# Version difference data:

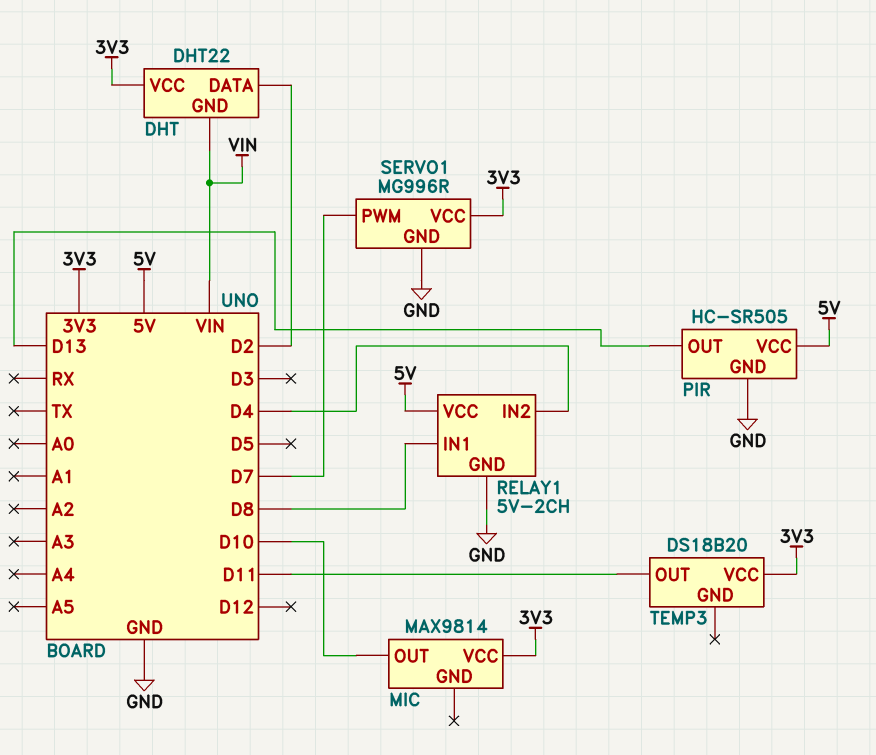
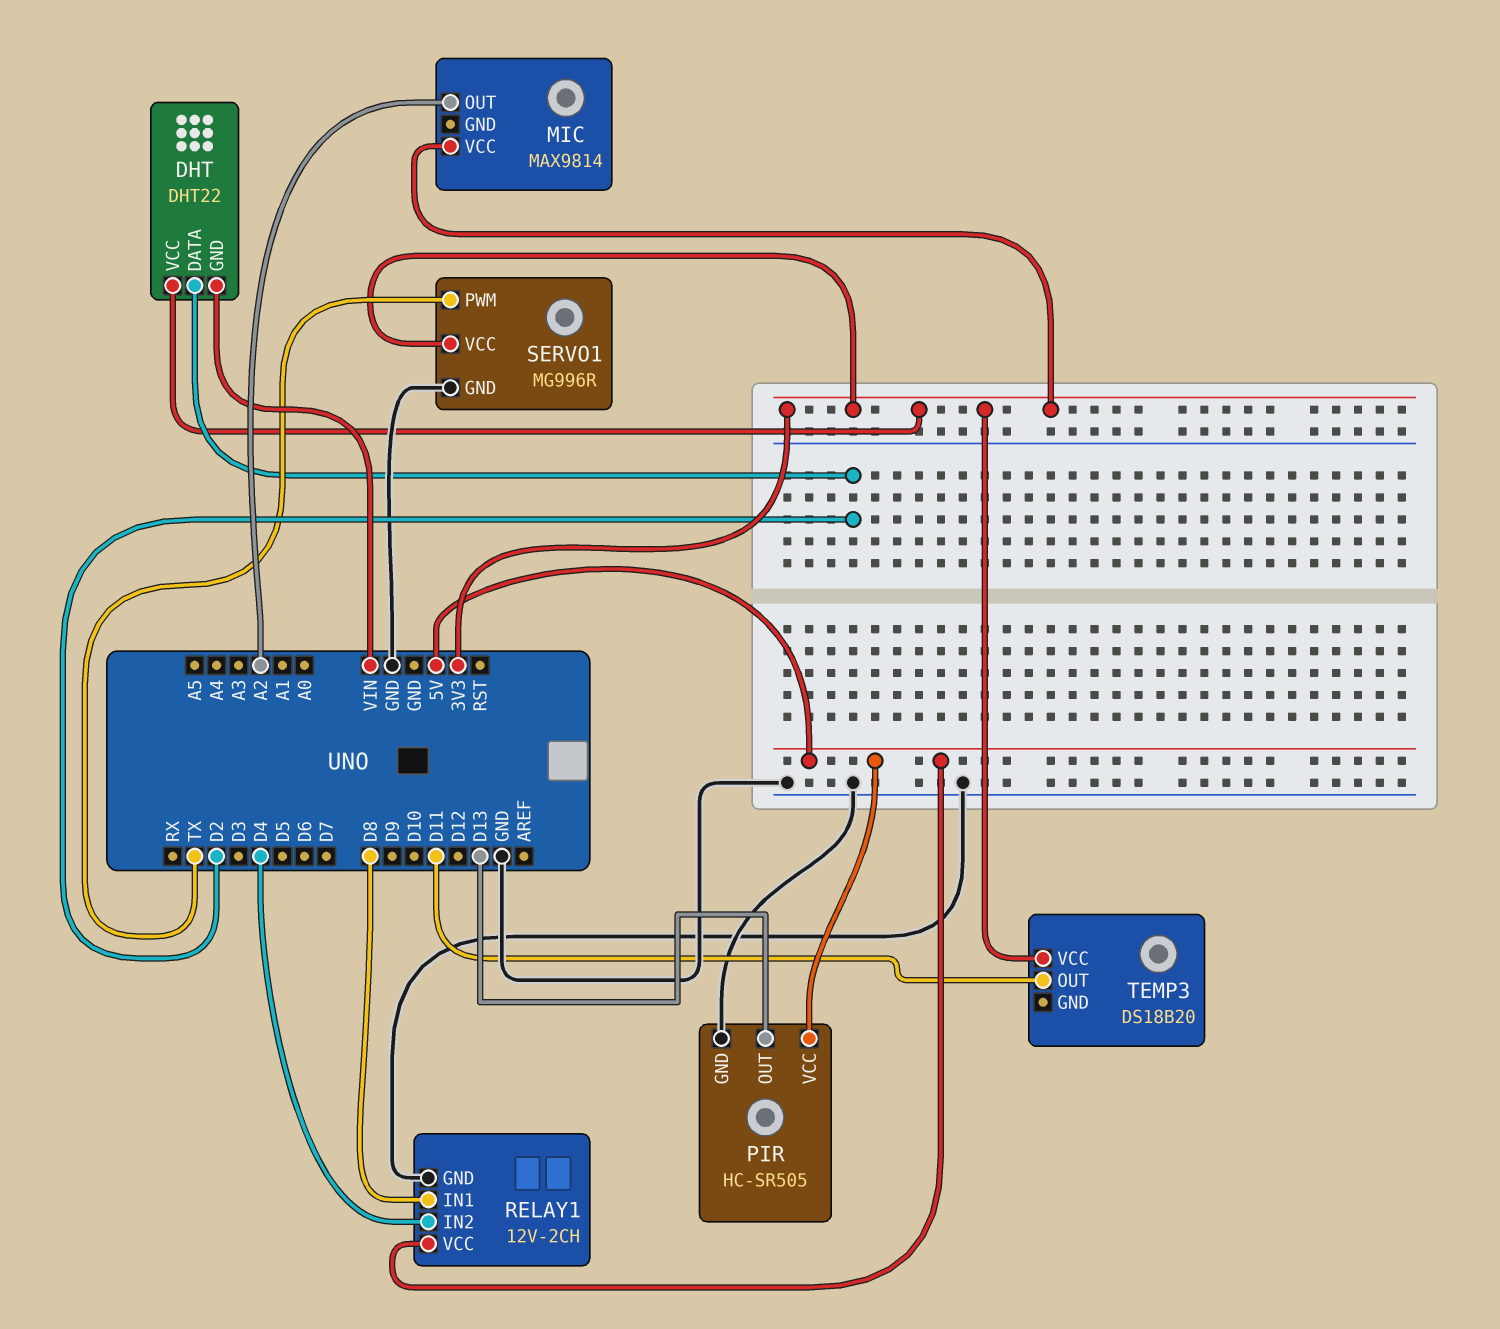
MIC pin OUT: D10 -> A2
RELAY1: 5V-2CH -> 12V-2CH
SERVO1 pin PWM: D7 -> TX

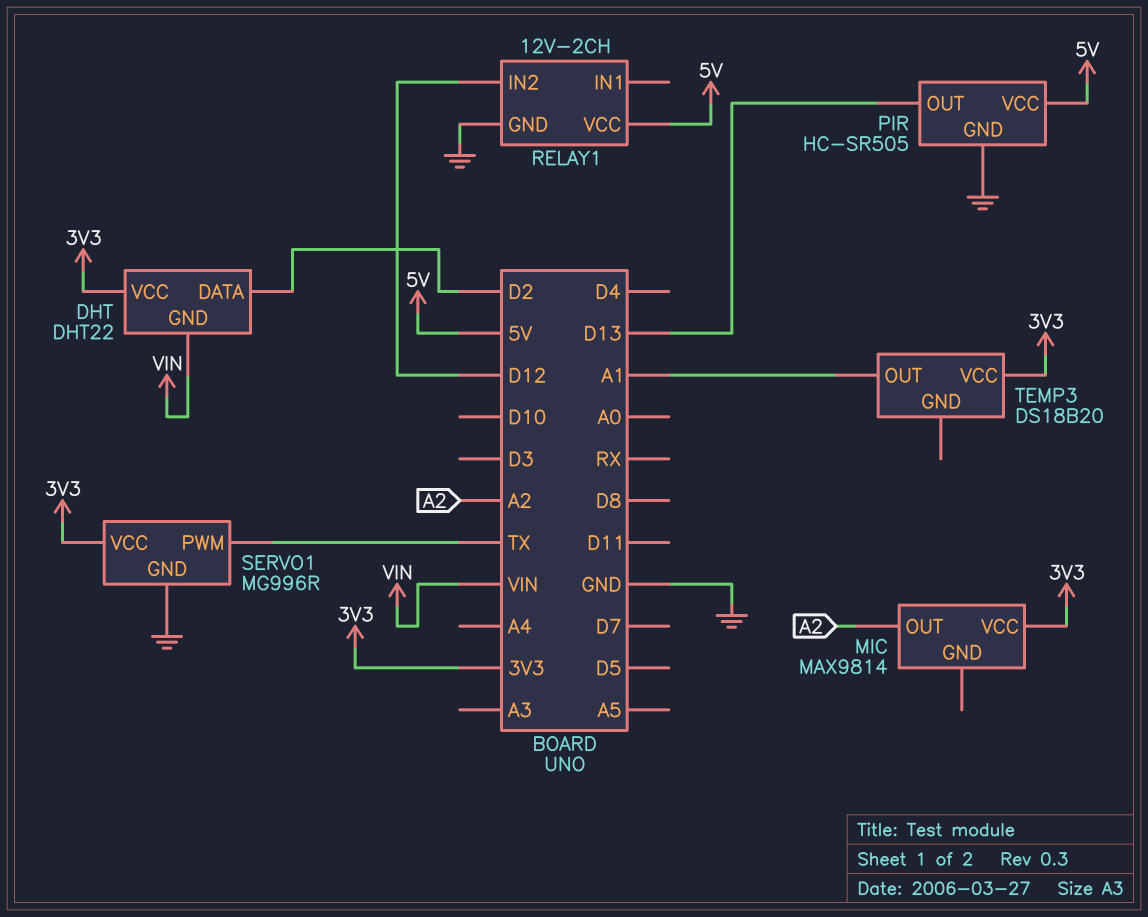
RELAY1 pin IN1: D8 -> none
RELAY1 pin IN2: D4 -> D12
TEMP3 pin OUT: D11 -> A1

# Problem requirements:
Transcribe all of the lines above exactly as given. The pictures stay out.

# Answer to this task:
MIC pin OUT: D10 -> A2
RELAY1: 5V-2CH -> 12V-2CH
SERVO1 pin PWM: D7 -> TX

RELAY1 pin IN1: D8 -> none
RELAY1 pin IN2: D4 -> D12
TEMP3 pin OUT: D11 -> A1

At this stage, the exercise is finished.